### [RECORDS SUPPLIED]
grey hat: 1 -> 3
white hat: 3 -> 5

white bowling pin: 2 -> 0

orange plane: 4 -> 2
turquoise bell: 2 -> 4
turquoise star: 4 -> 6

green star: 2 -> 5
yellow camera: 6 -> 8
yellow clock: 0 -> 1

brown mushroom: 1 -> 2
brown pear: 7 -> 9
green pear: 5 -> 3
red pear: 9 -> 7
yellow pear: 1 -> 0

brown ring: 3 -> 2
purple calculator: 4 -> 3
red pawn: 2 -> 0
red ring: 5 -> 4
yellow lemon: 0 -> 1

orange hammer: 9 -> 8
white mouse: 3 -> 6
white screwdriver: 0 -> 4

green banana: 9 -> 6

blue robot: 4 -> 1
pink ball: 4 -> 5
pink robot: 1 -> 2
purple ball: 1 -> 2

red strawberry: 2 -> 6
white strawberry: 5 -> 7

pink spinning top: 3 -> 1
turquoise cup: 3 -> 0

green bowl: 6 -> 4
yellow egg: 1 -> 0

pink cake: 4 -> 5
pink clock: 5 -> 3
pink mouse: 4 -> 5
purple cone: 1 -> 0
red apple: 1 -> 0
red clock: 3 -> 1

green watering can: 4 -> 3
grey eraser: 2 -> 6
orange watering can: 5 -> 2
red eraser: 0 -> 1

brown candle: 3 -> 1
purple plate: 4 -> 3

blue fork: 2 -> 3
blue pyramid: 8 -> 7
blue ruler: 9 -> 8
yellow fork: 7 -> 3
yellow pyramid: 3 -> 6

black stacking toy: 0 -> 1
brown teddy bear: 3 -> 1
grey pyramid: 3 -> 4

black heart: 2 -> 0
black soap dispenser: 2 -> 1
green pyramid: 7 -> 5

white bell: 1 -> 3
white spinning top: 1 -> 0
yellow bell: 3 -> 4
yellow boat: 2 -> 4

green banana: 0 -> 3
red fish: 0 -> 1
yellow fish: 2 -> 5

### [TASK DETAILS]
Would you set down every record again, exactly as it appears above?

### [RESPONSE BOX]
grey hat: 1 -> 3
white hat: 3 -> 5

white bowling pin: 2 -> 0

orange plane: 4 -> 2
turquoise bell: 2 -> 4
turquoise star: 4 -> 6

green star: 2 -> 5
yellow camera: 6 -> 8
yellow clock: 0 -> 1

brown mushroom: 1 -> 2
brown pear: 7 -> 9
green pear: 5 -> 3
red pear: 9 -> 7
yellow pear: 1 -> 0

brown ring: 3 -> 2
purple calculator: 4 -> 3
red pawn: 2 -> 0
red ring: 5 -> 4
yellow lemon: 0 -> 1

orange hammer: 9 -> 8
white mouse: 3 -> 6
white screwdriver: 0 -> 4

green banana: 9 -> 6

blue robot: 4 -> 1
pink ball: 4 -> 5
pink robot: 1 -> 2
purple ball: 1 -> 2

red strawberry: 2 -> 6
white strawberry: 5 -> 7

pink spinning top: 3 -> 1
turquoise cup: 3 -> 0

green bowl: 6 -> 4
yellow egg: 1 -> 0

pink cake: 4 -> 5
pink clock: 5 -> 3
pink mouse: 4 -> 5
purple cone: 1 -> 0
red apple: 1 -> 0
red clock: 3 -> 1

green watering can: 4 -> 3
grey eraser: 2 -> 6
orange watering can: 5 -> 2
red eraser: 0 -> 1

brown candle: 3 -> 1
purple plate: 4 -> 3

blue fork: 2 -> 3
blue pyramid: 8 -> 7
blue ruler: 9 -> 8
yellow fork: 7 -> 3
yellow pyramid: 3 -> 6

black stacking toy: 0 -> 1
brown teddy bear: 3 -> 1
grey pyramid: 3 -> 4

black heart: 2 -> 0
black soap dispenser: 2 -> 1
green pyramid: 7 -> 5

white bell: 1 -> 3
white spinning top: 1 -> 0
yellow bell: 3 -> 4
yellow boat: 2 -> 4

green banana: 0 -> 3
red fish: 0 -> 1
yellow fish: 2 -> 5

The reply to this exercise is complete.